To do: The lines to return are those from the line holding "SCALE pin DT: A4 -> D2" through the last line of the entries below, both included, written exactly and without pictures.
Material for this exercise Start Marker
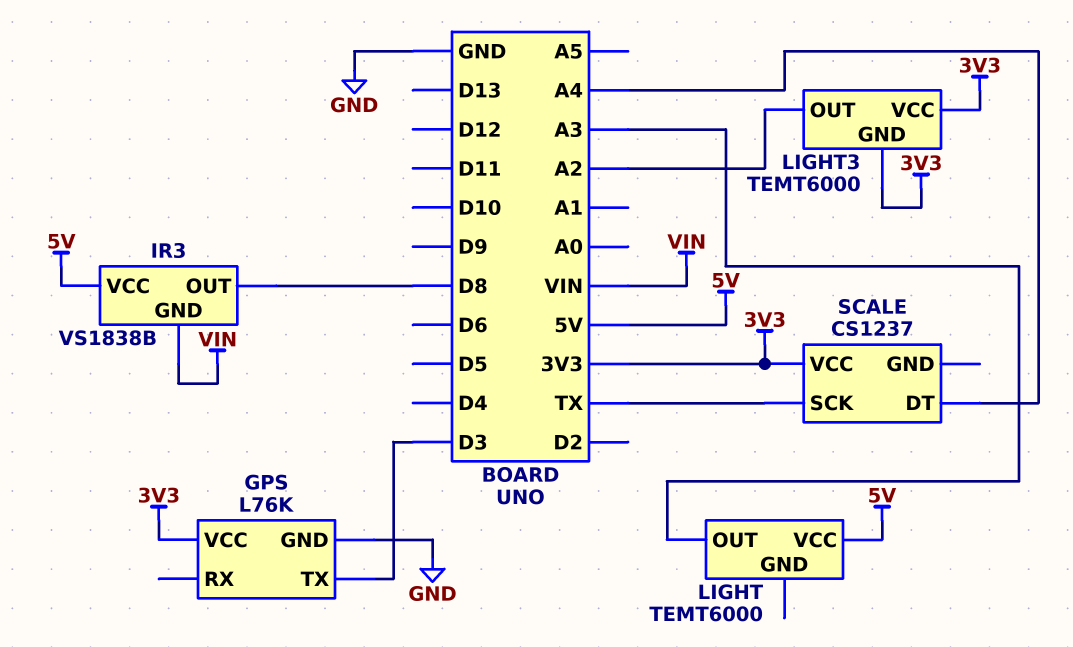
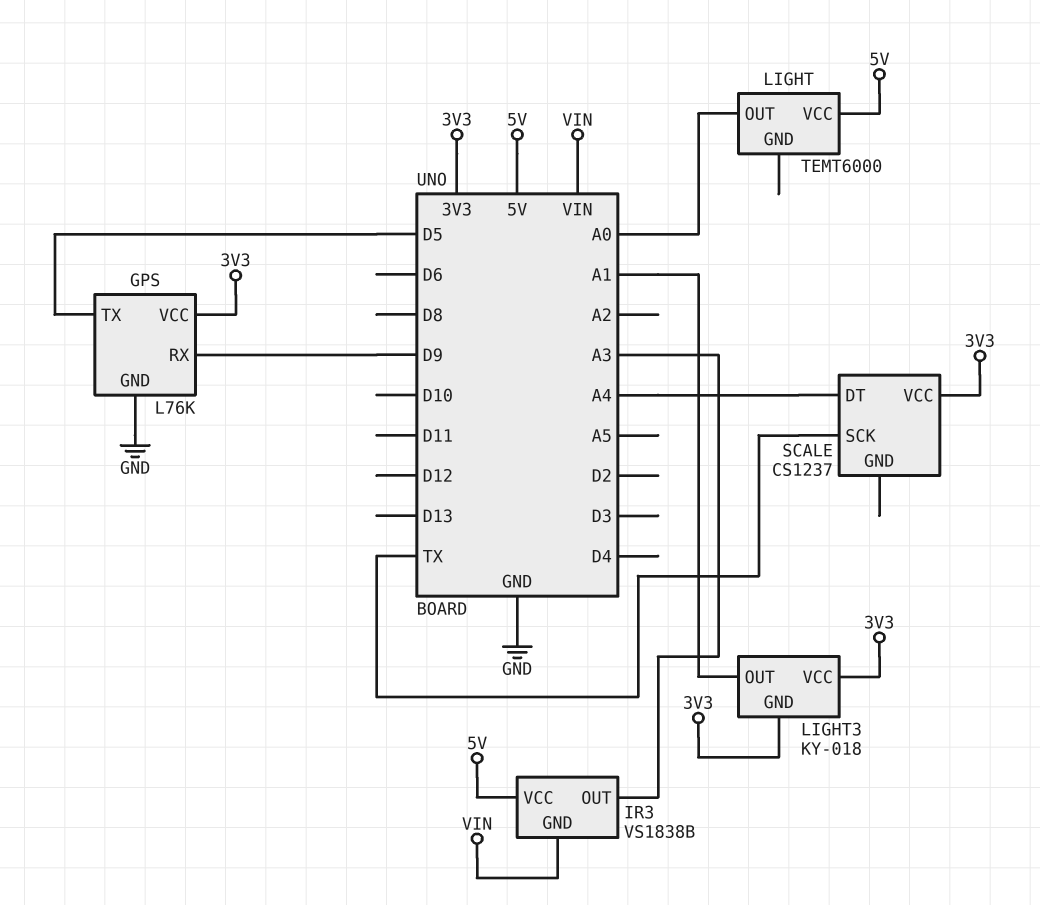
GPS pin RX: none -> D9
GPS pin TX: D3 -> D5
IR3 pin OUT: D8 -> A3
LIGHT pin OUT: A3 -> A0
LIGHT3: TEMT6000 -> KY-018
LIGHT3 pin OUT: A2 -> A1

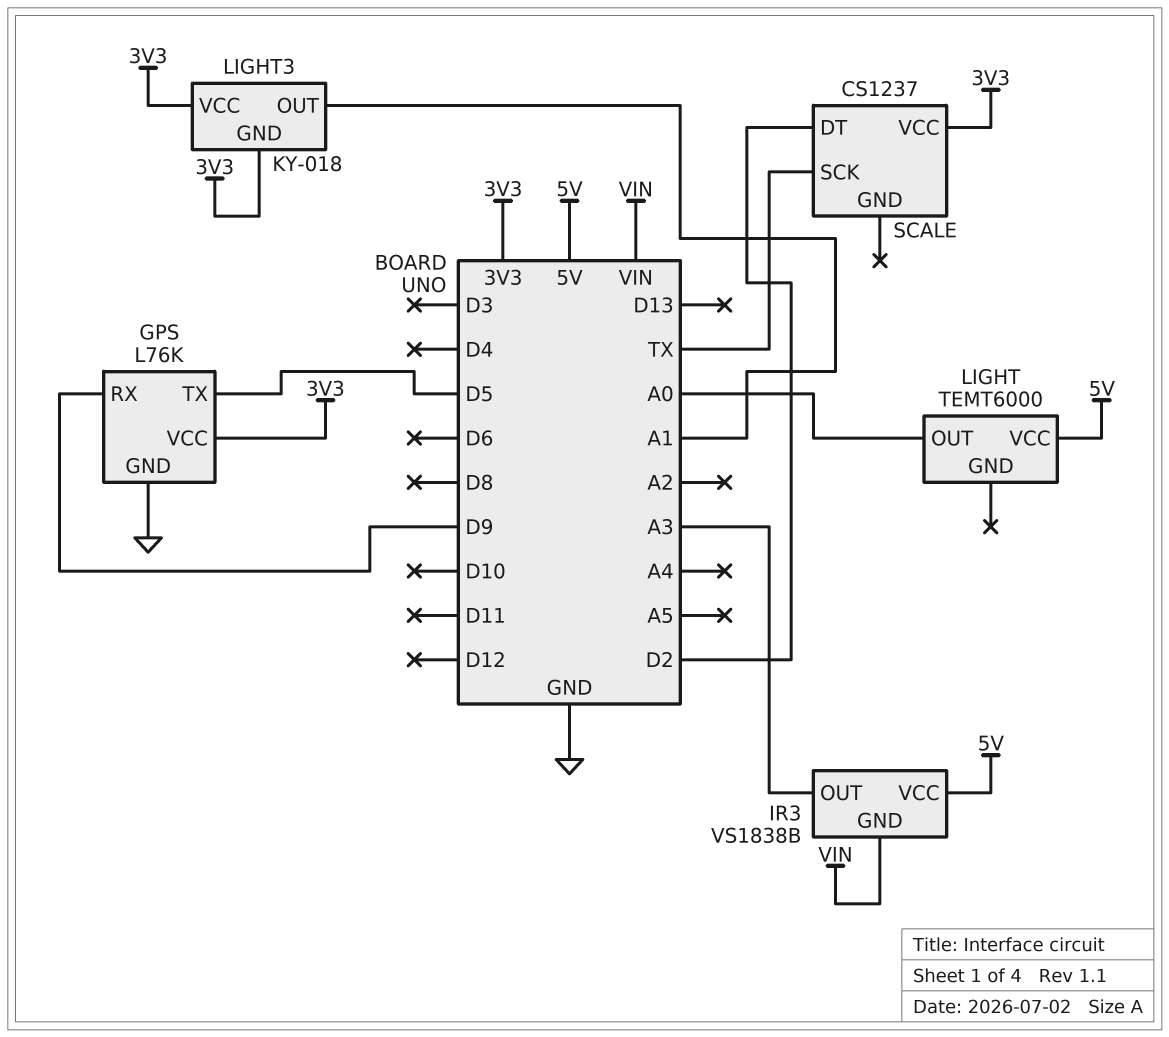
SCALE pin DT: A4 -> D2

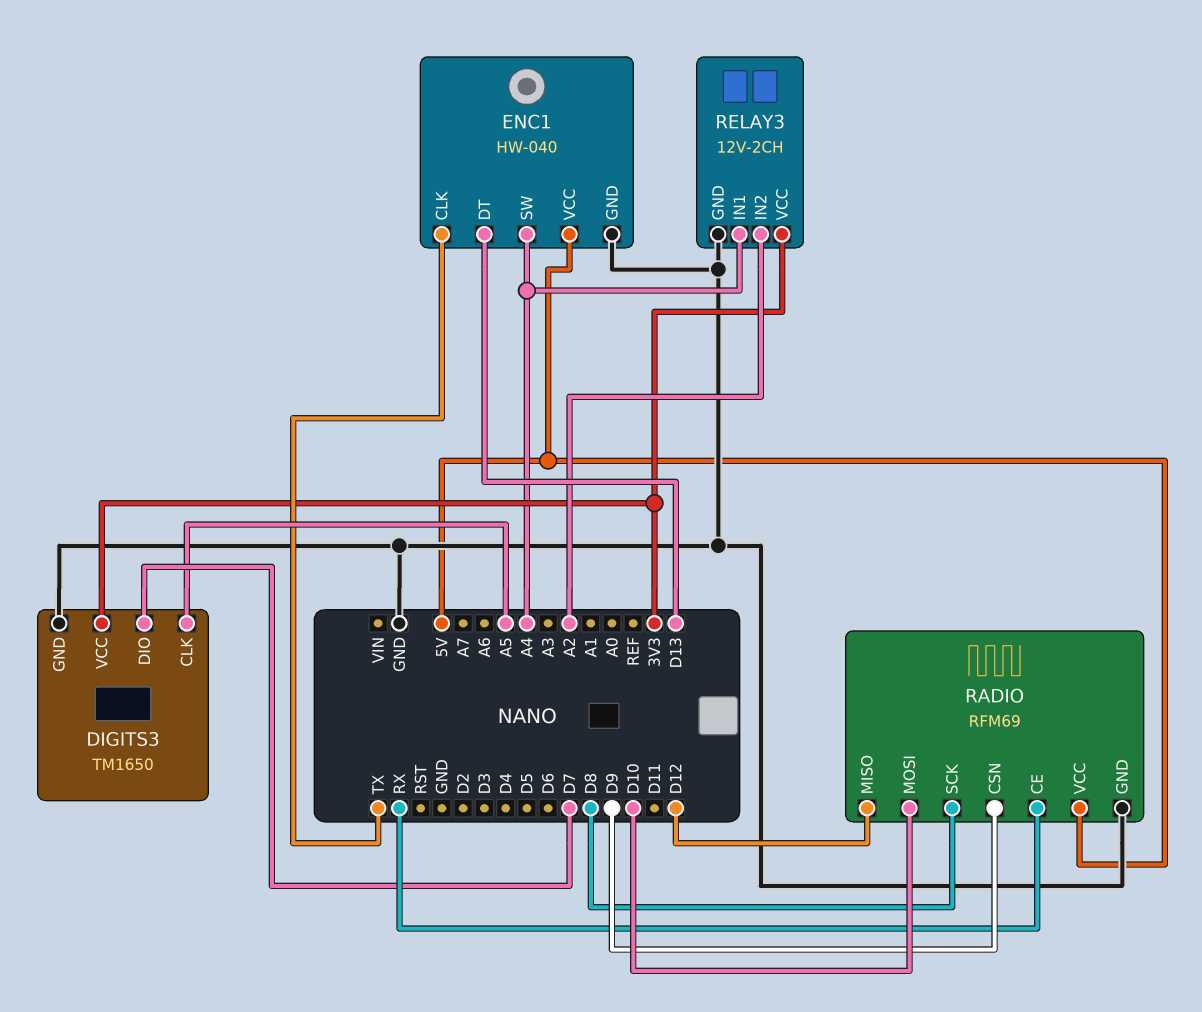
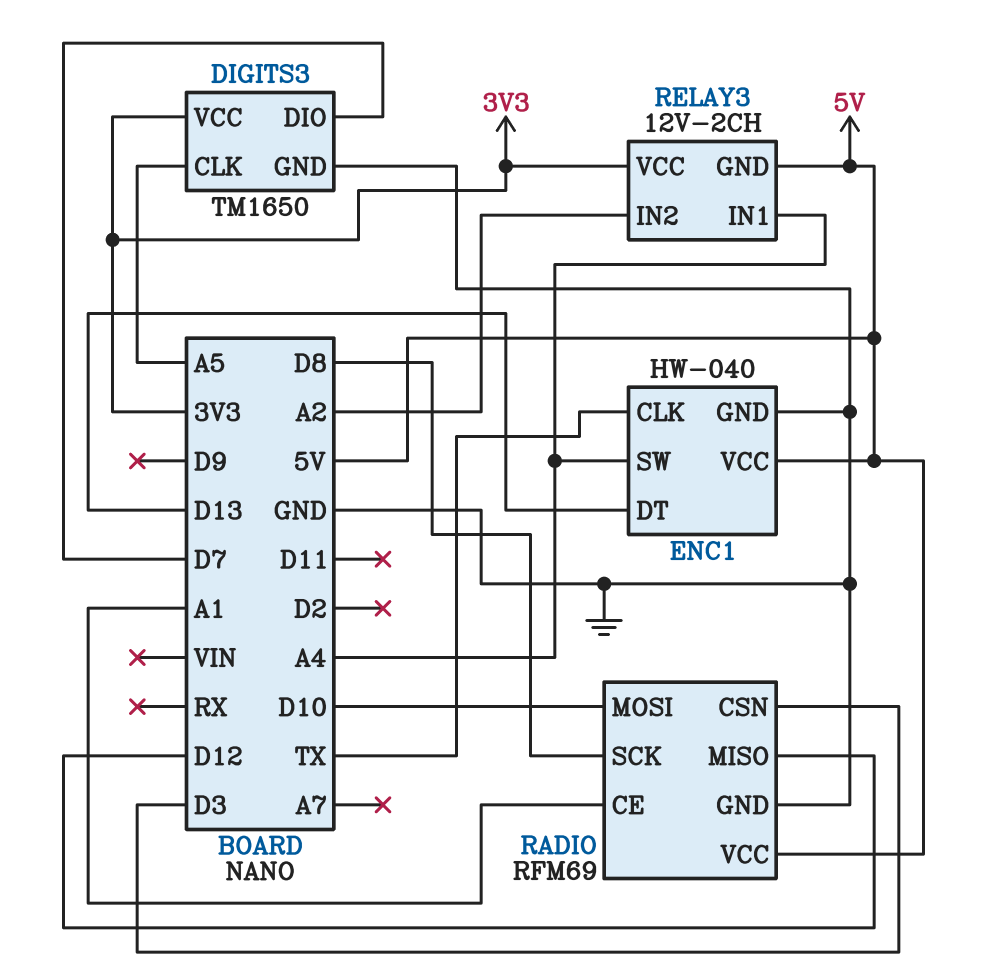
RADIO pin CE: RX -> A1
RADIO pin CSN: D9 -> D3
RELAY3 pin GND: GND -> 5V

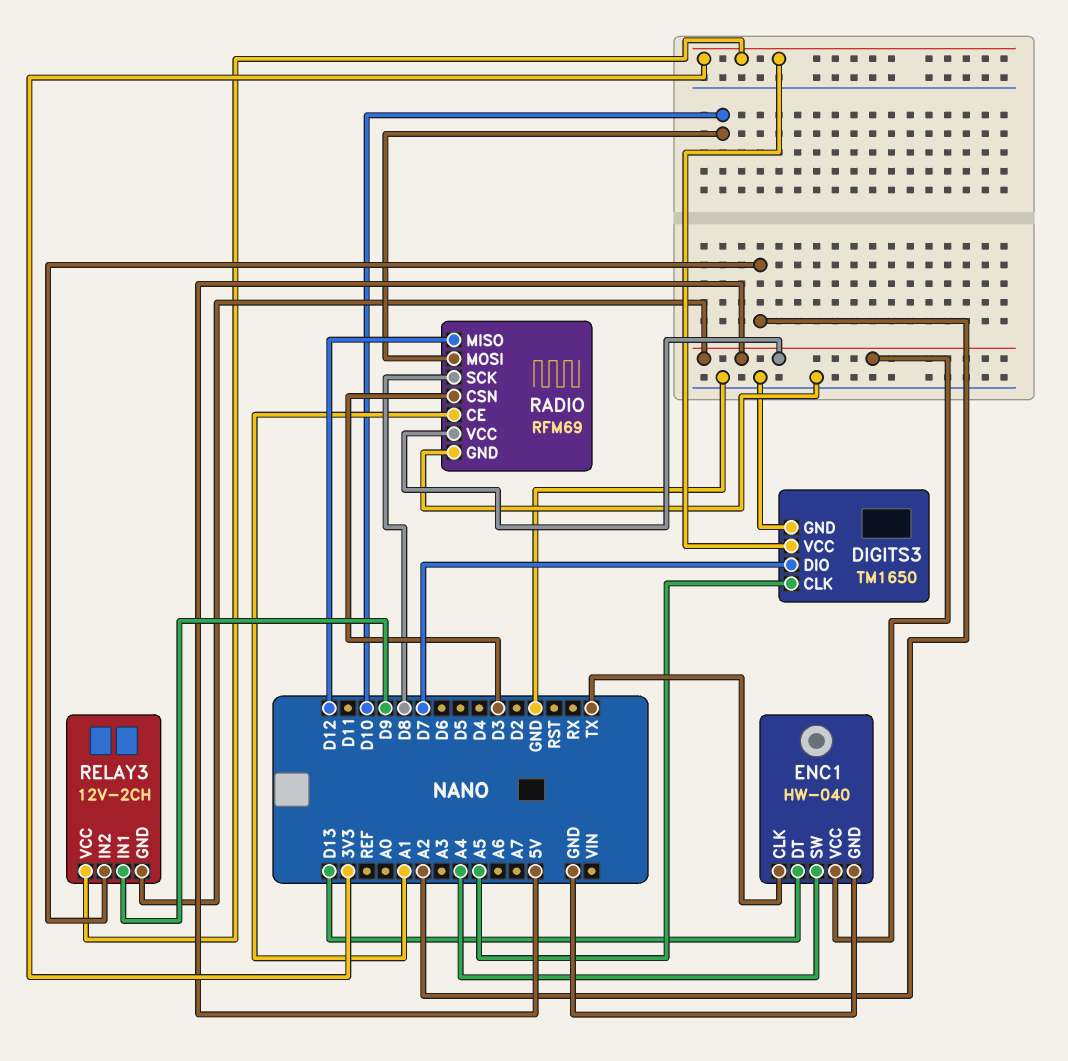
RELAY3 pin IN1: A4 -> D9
Material for this exercise End Marker
Written response:
SCALE pin DT: A4 -> D2

RADIO pin CE: RX -> A1
RADIO pin CSN: D9 -> D3
RELAY3 pin GND: GND -> 5V

RELAY3 pin IN1: A4 -> D9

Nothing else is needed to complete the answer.